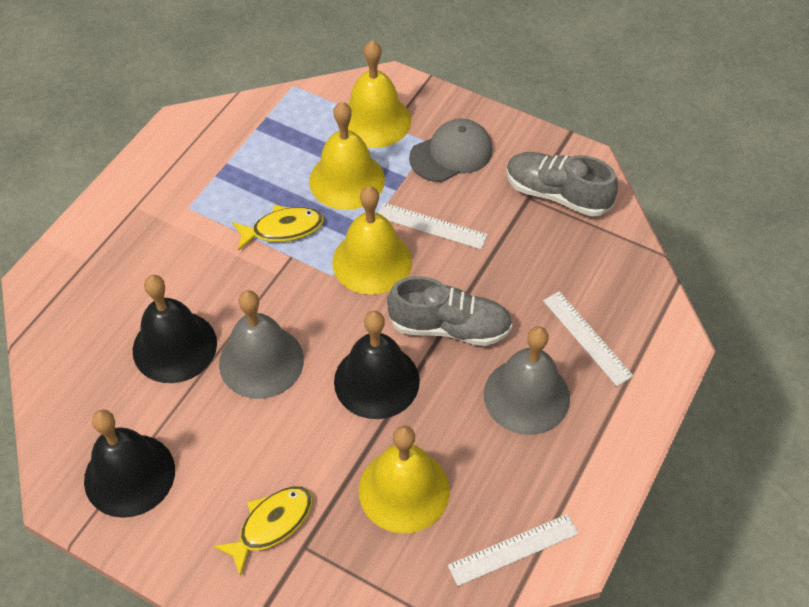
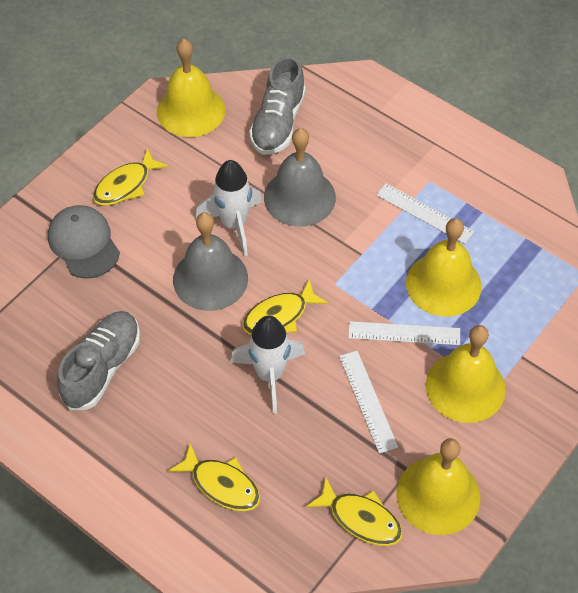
black bell: 3 -> 0
white rocket: 0 -> 2
yellow fish: 2 -> 4

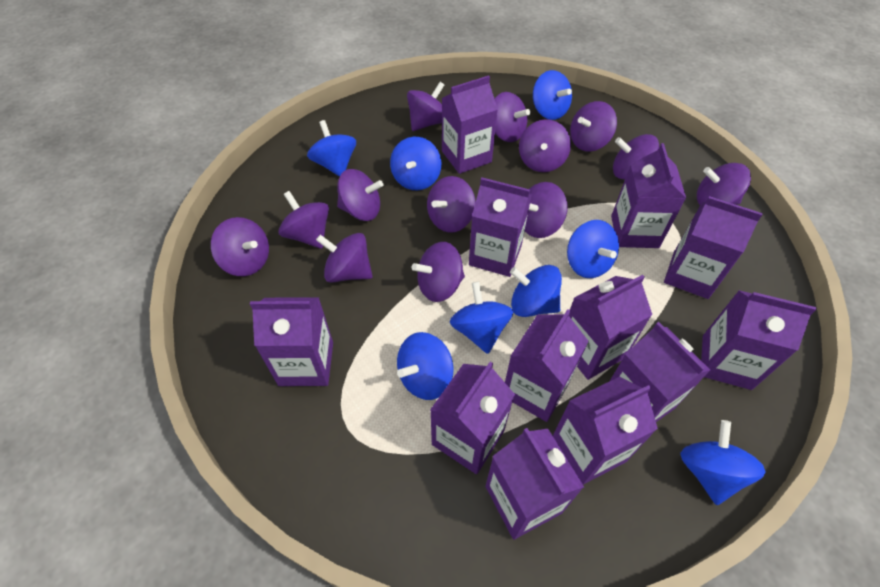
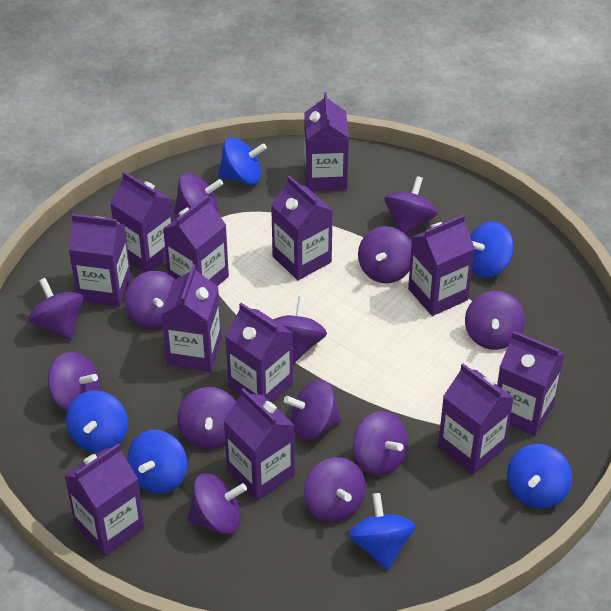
blue spinning top: 8 -> 6

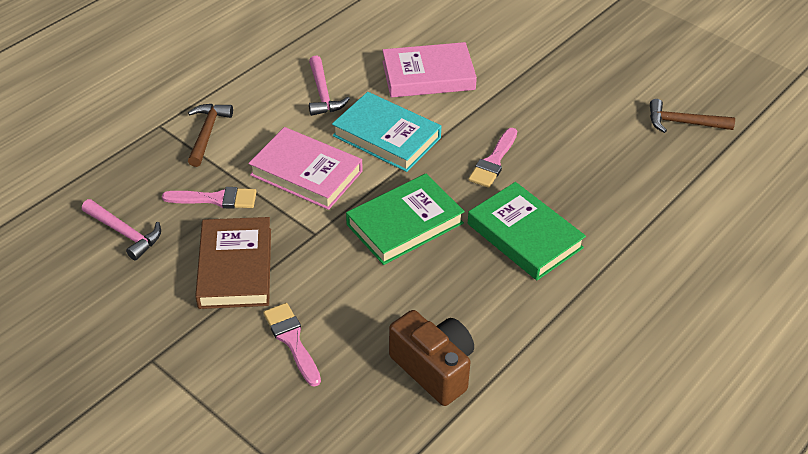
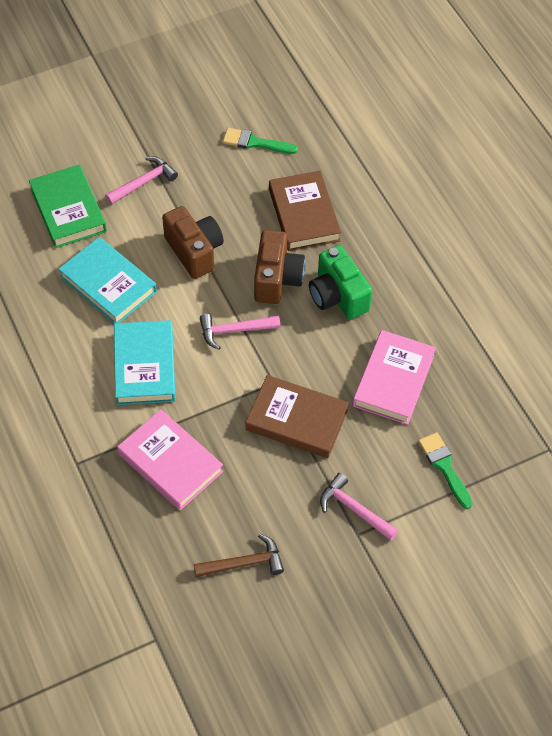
brown book: 1 -> 2
brown camera: 1 -> 2
brown hammer: 2 -> 1
green book: 2 -> 1
green brush: 0 -> 2
green camera: 0 -> 1
pink brush: 3 -> 0
pink hammer: 2 -> 3
turquoise book: 1 -> 2

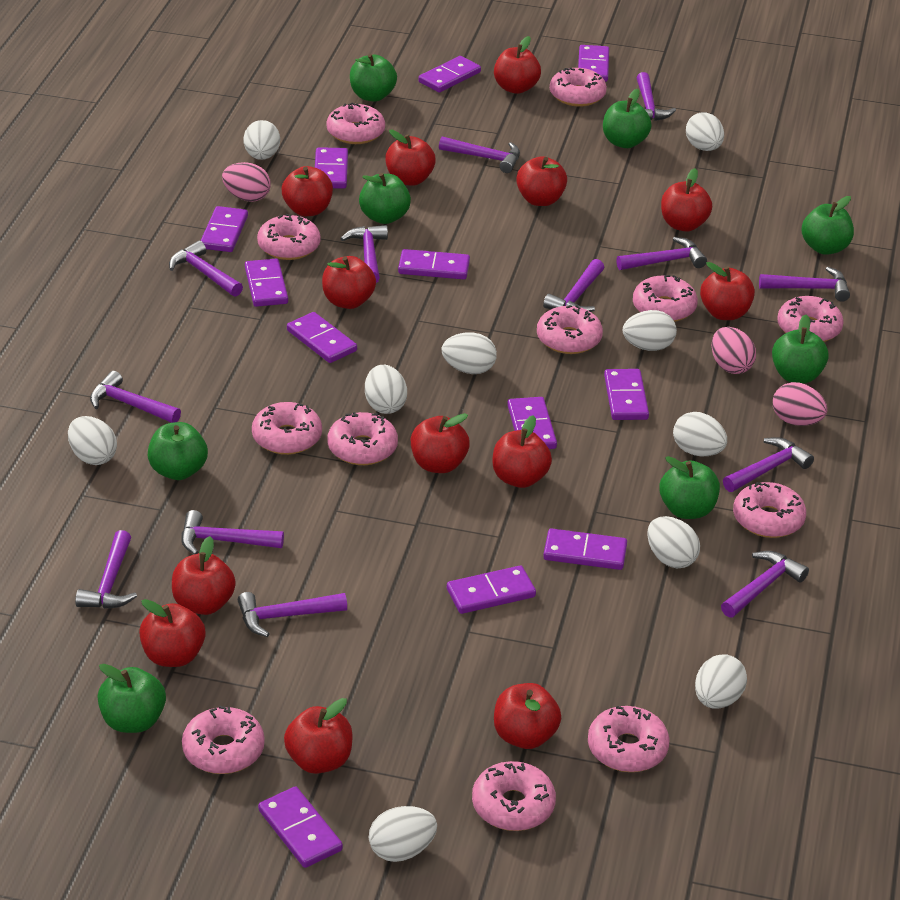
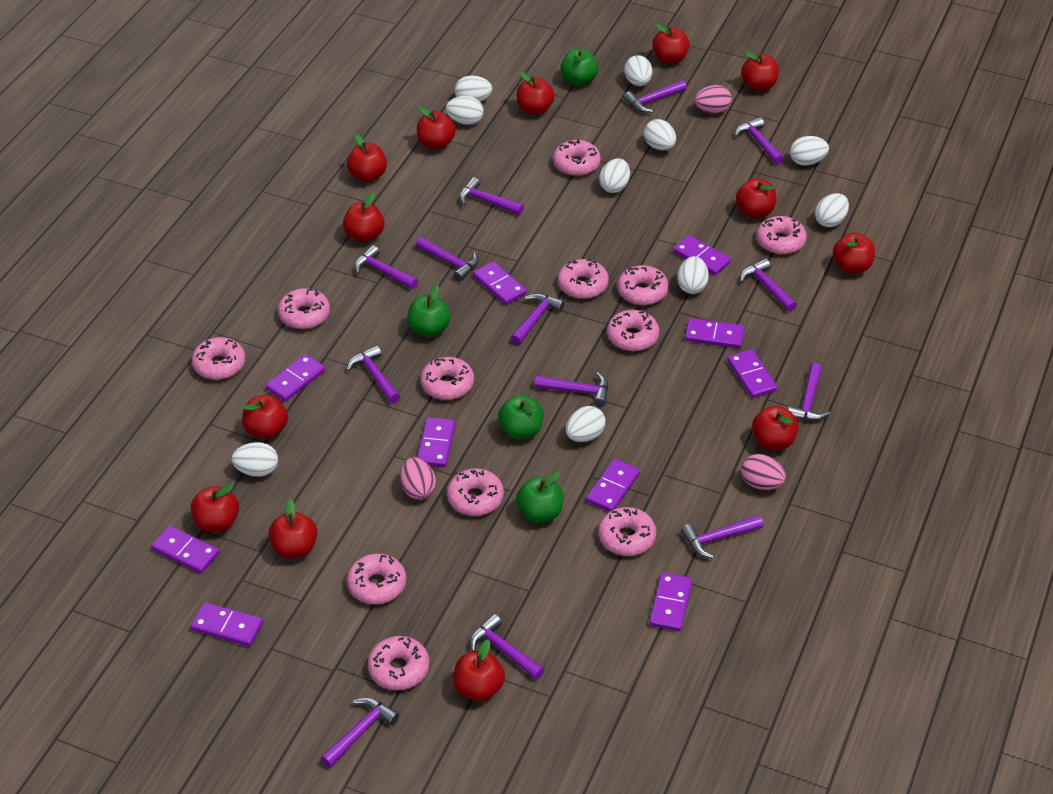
green apple: 8 -> 4
purple domino: 12 -> 10

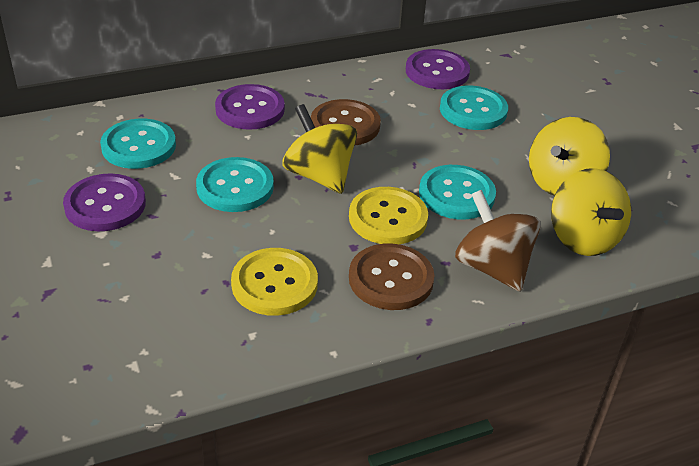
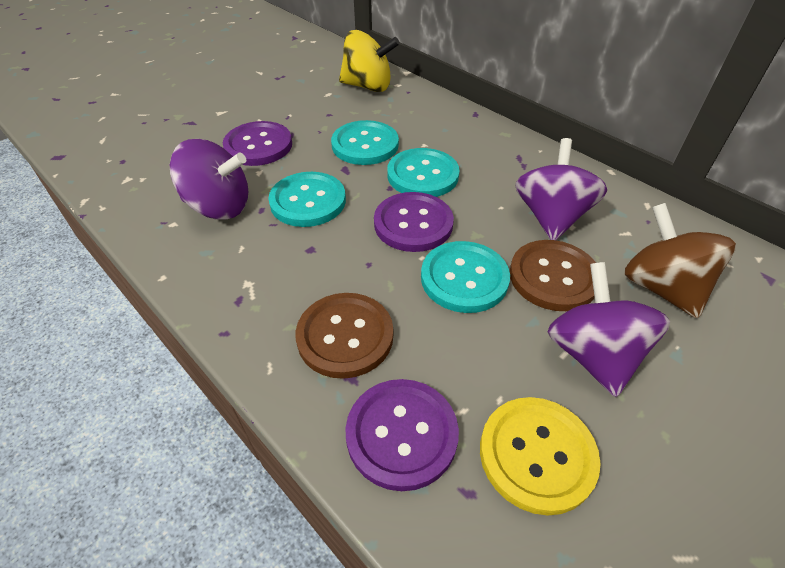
purple spinning top: 0 -> 3
yellow button: 2 -> 1
yellow spinning top: 3 -> 1

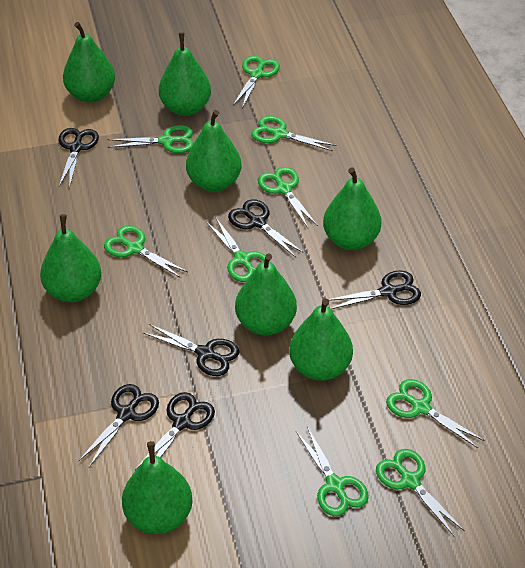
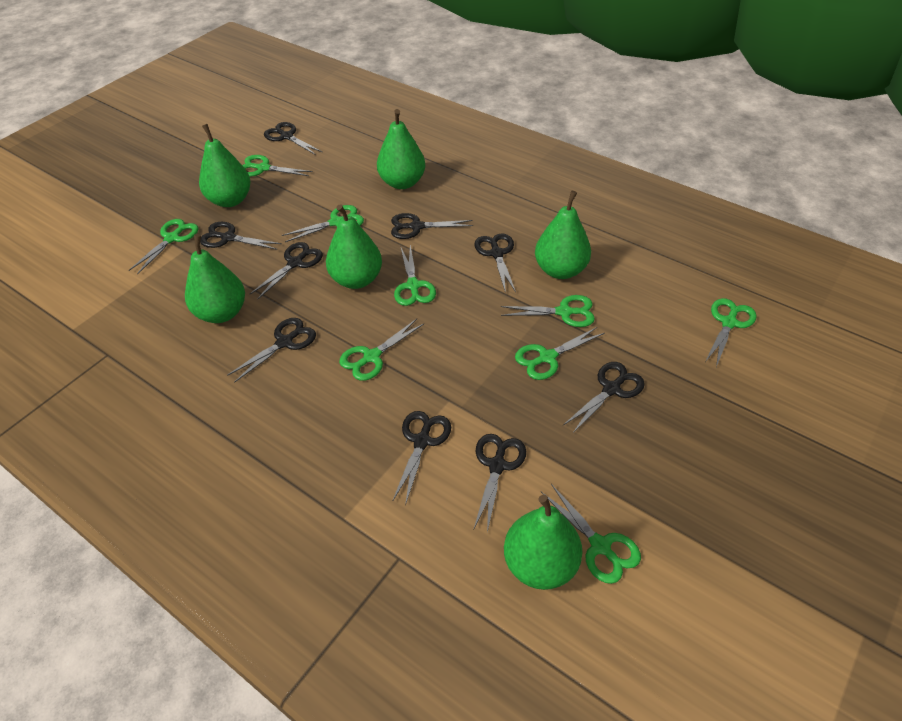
black scissors: 6 -> 9
green pear: 8 -> 6

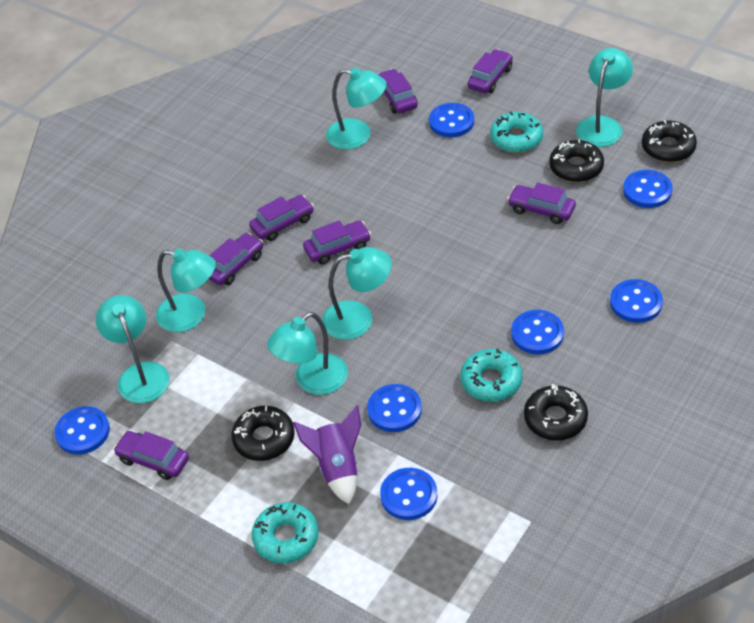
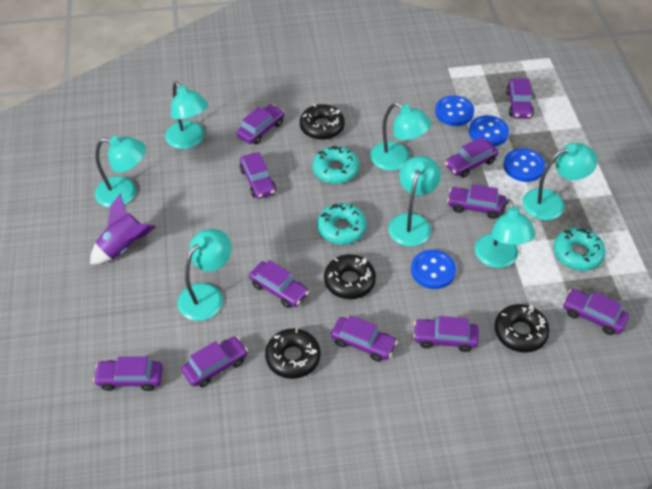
blue button: 7 -> 4
purple car: 7 -> 11
turquoise lamp: 6 -> 7

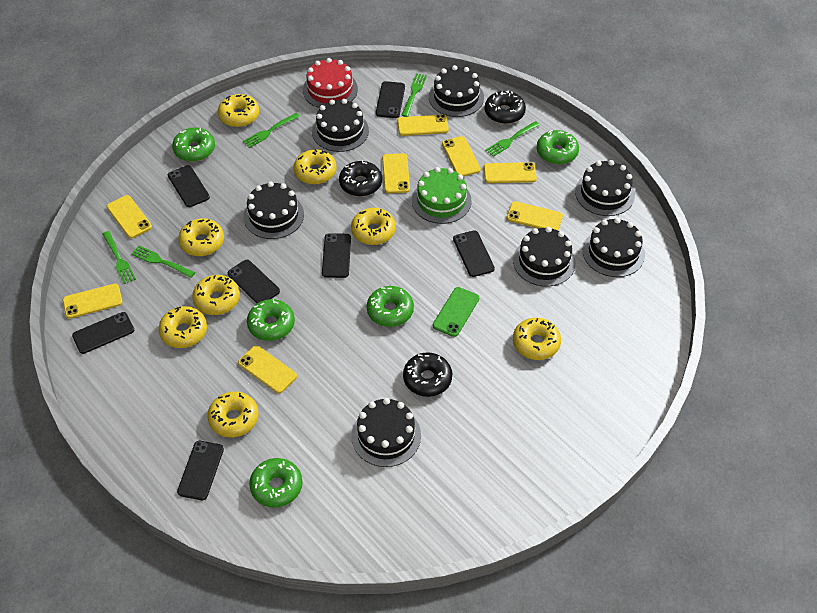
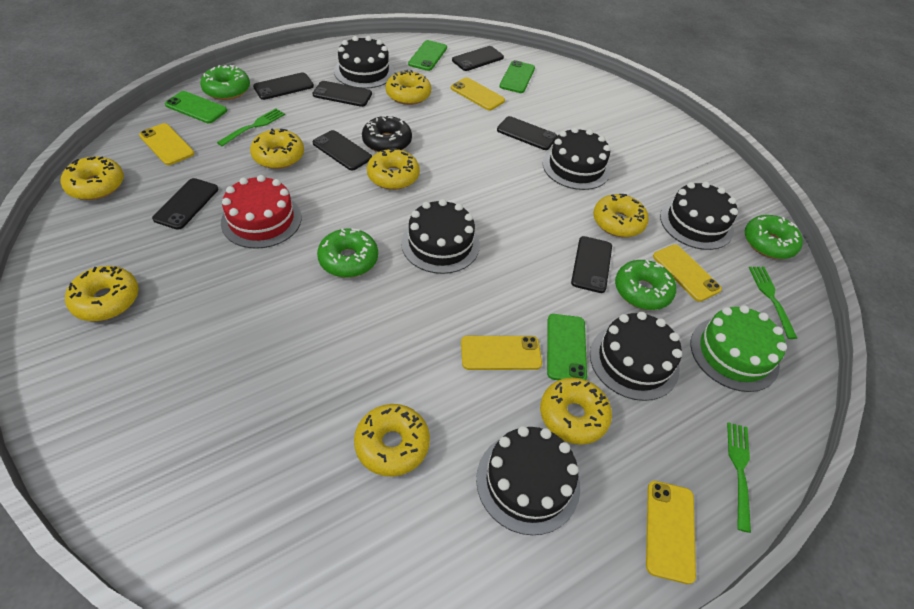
black cake: 7 -> 6
black donut: 3 -> 1
green donut: 5 -> 4
green fork: 5 -> 3
green phone: 1 -> 4
yellow phone: 8 -> 5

_Problem details:_ If a line contains the word "black", it counts; please state how many such lines the records above have, and nothing more.

_Written response:_ 4